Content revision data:
__________________________________________________

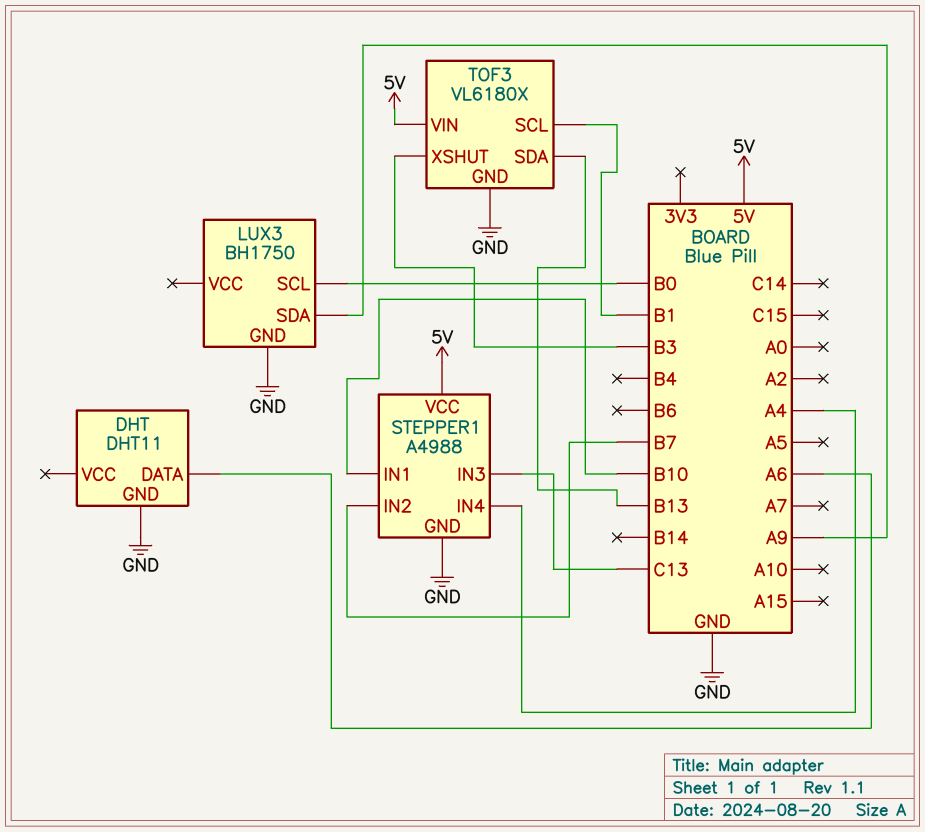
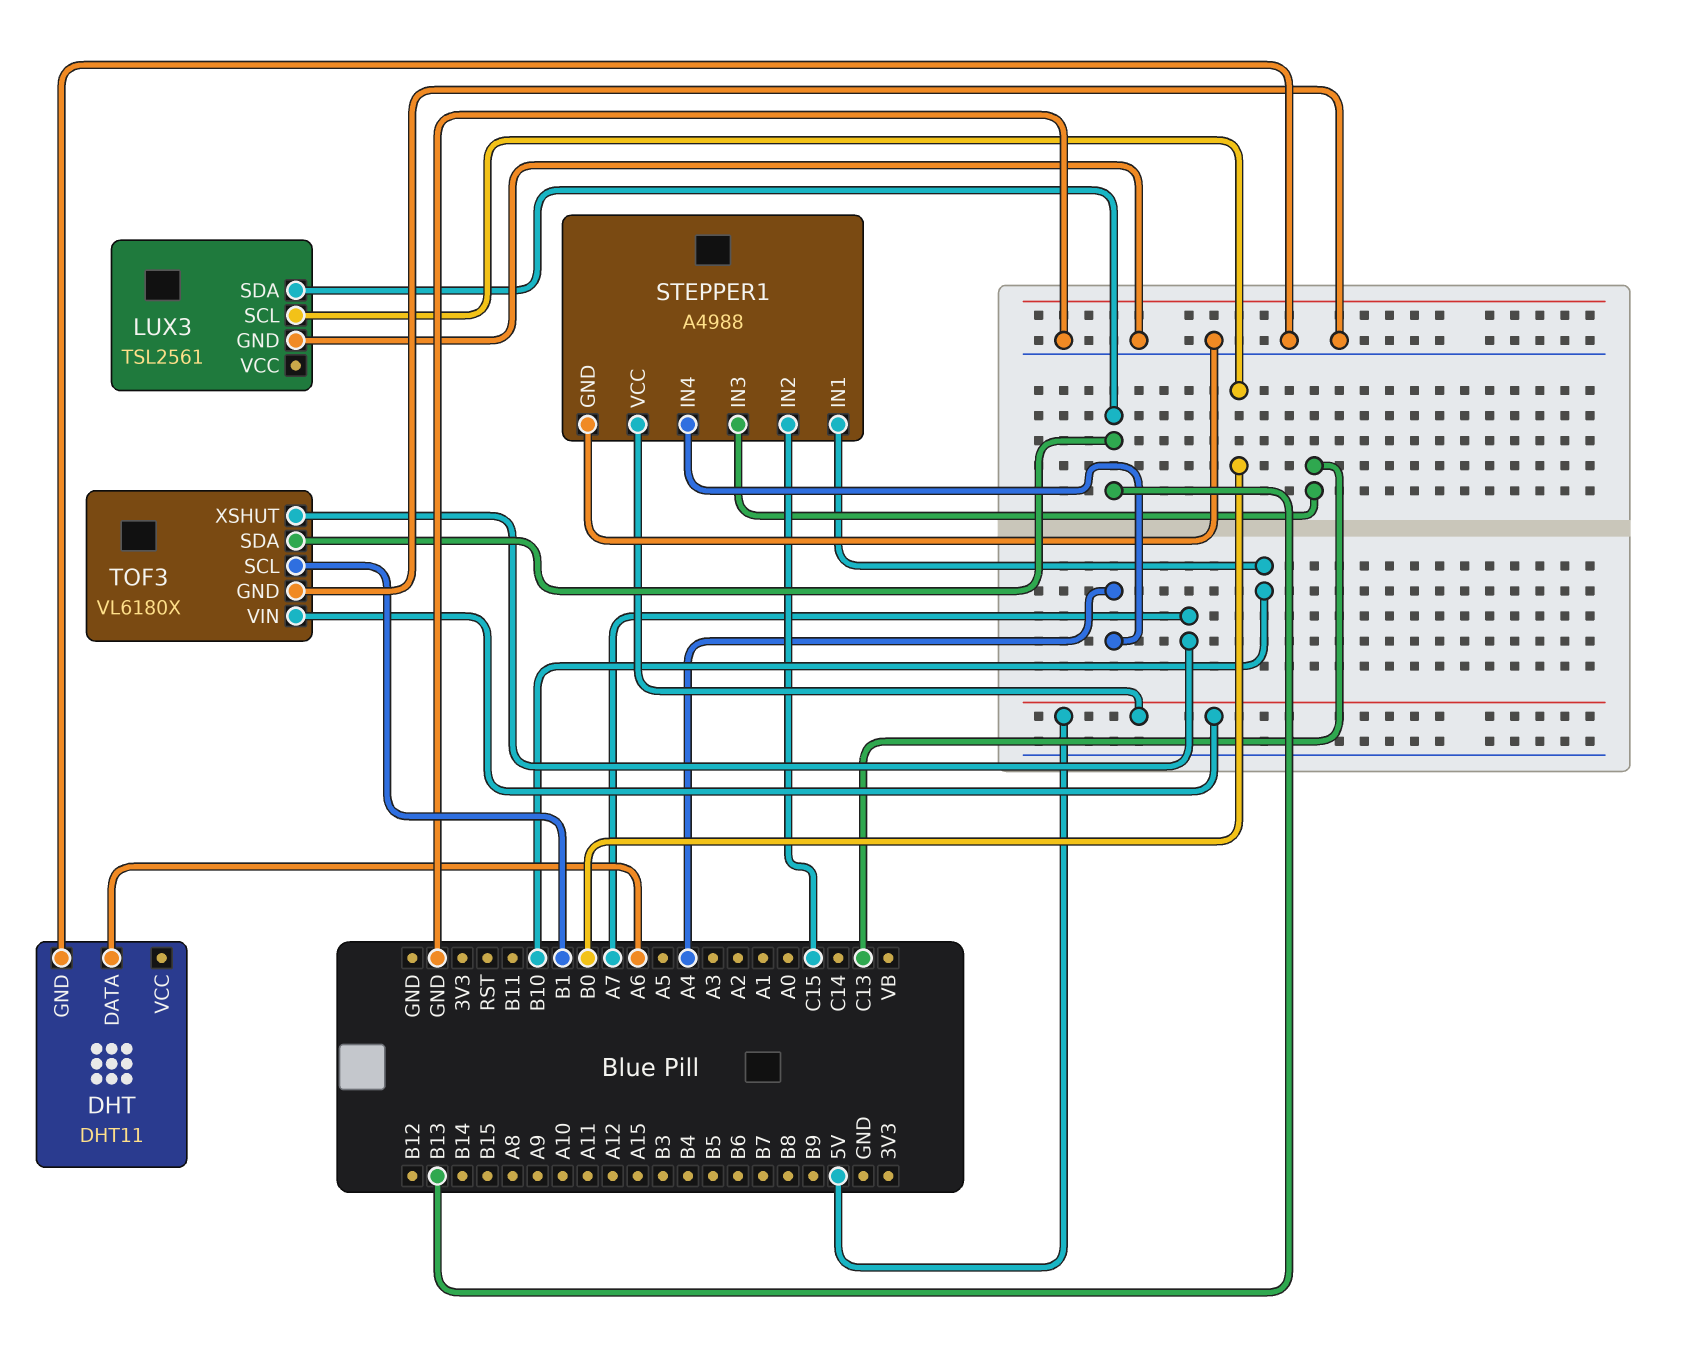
LUX3: BH1750 -> TSL2561
LUX3 pin SDA: A9 -> B13
STEPPER1 pin IN2: B7 -> C15
TOF3 pin XSHUT: B3 -> A7

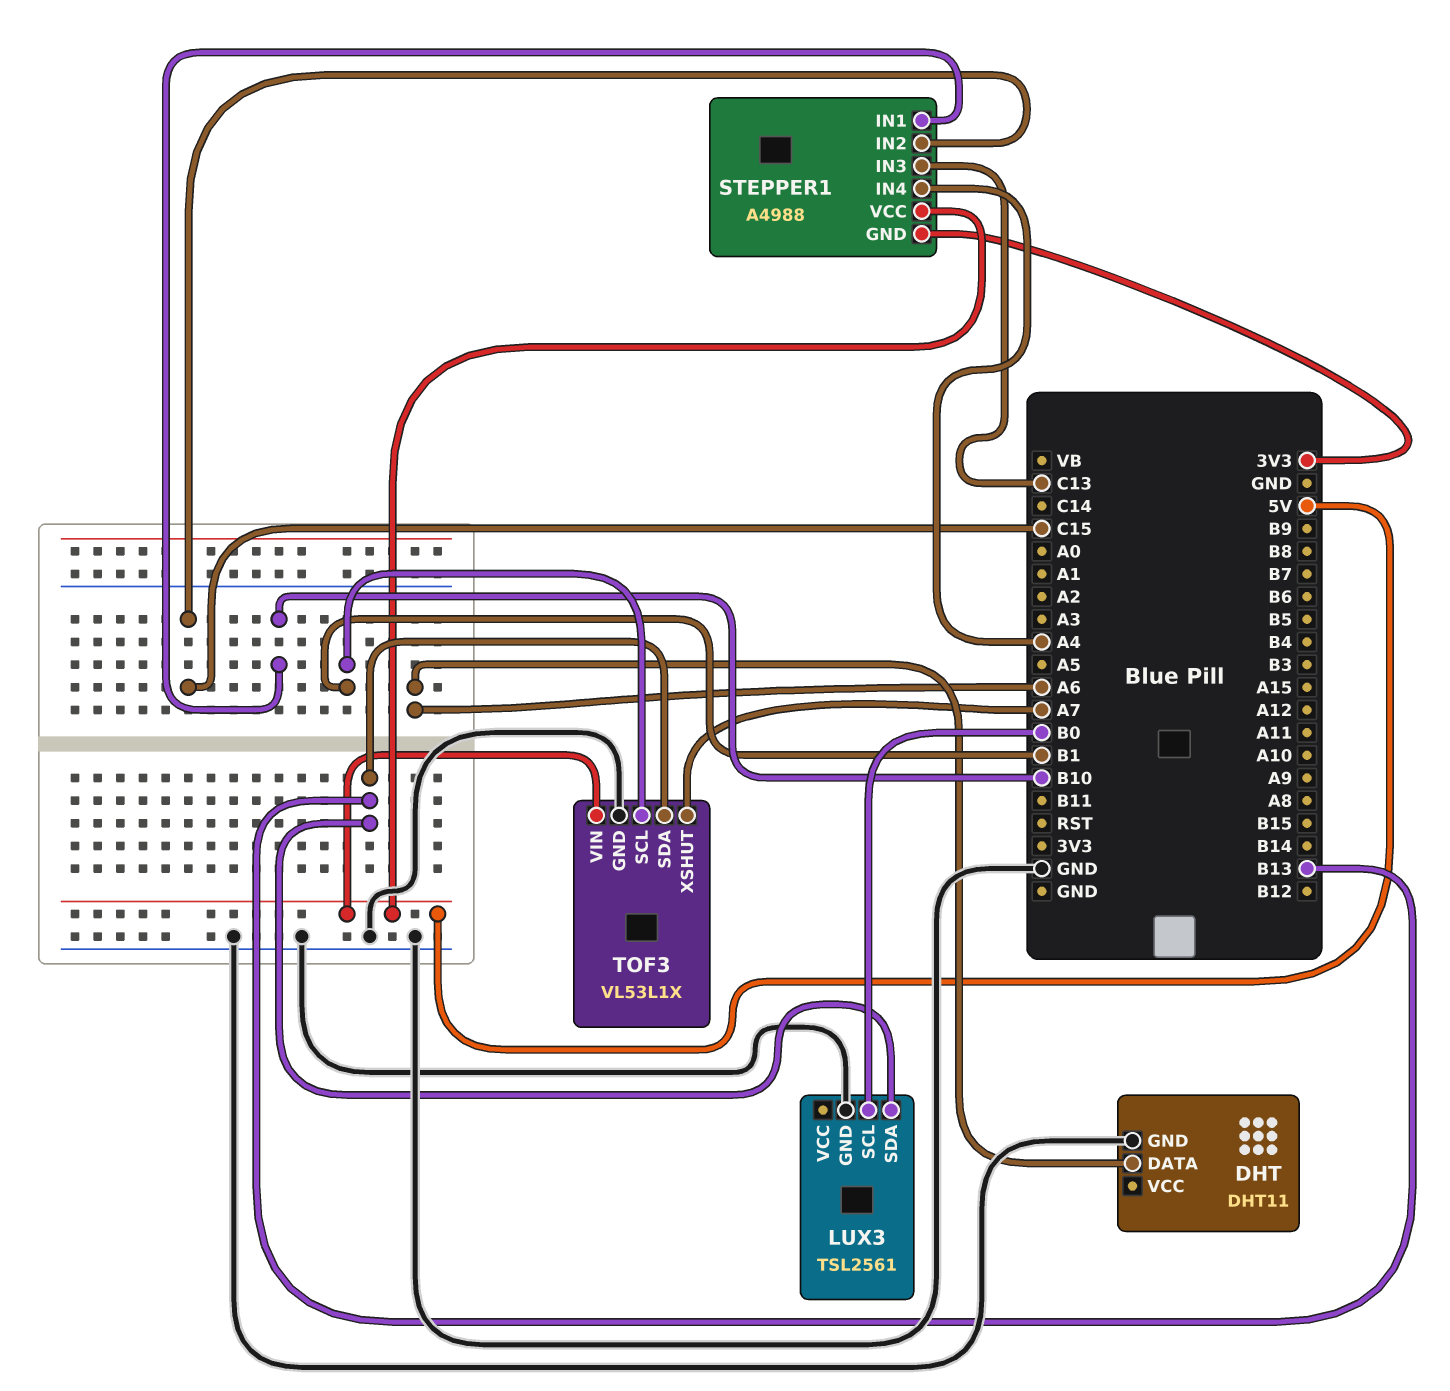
STEPPER1 pin GND: GND -> 3V3
TOF3: VL6180X -> VL53L1X

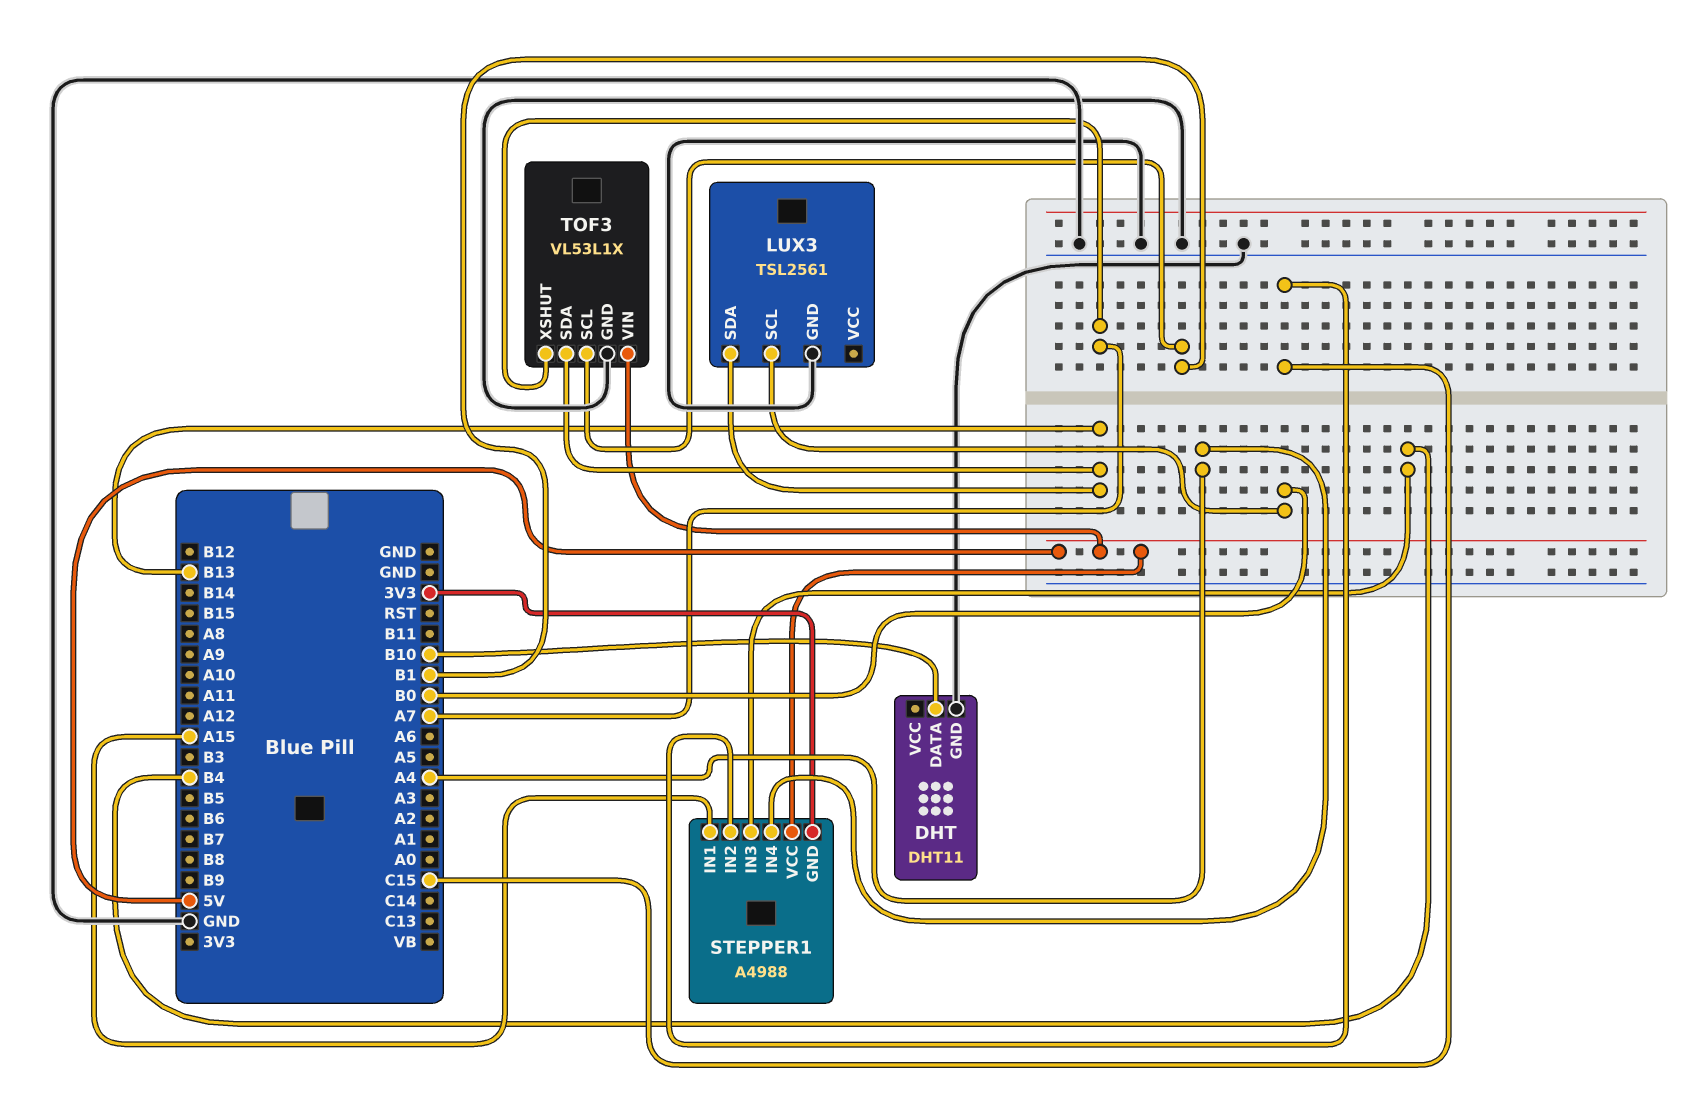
DHT pin DATA: A6 -> B10
STEPPER1 pin IN1: B10 -> A15
STEPPER1 pin IN3: C13 -> B4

__________________________________________________

Work to be completed - Write out every entry above exactly, minus the pictures.

Task answer -
LUX3: BH1750 -> TSL2561
LUX3 pin SDA: A9 -> B13
STEPPER1 pin IN2: B7 -> C15
TOF3 pin XSHUT: B3 -> A7

STEPPER1 pin GND: GND -> 3V3
TOF3: VL6180X -> VL53L1X

DHT pin DATA: A6 -> B10
STEPPER1 pin IN1: B10 -> A15
STEPPER1 pin IN3: C13 -> B4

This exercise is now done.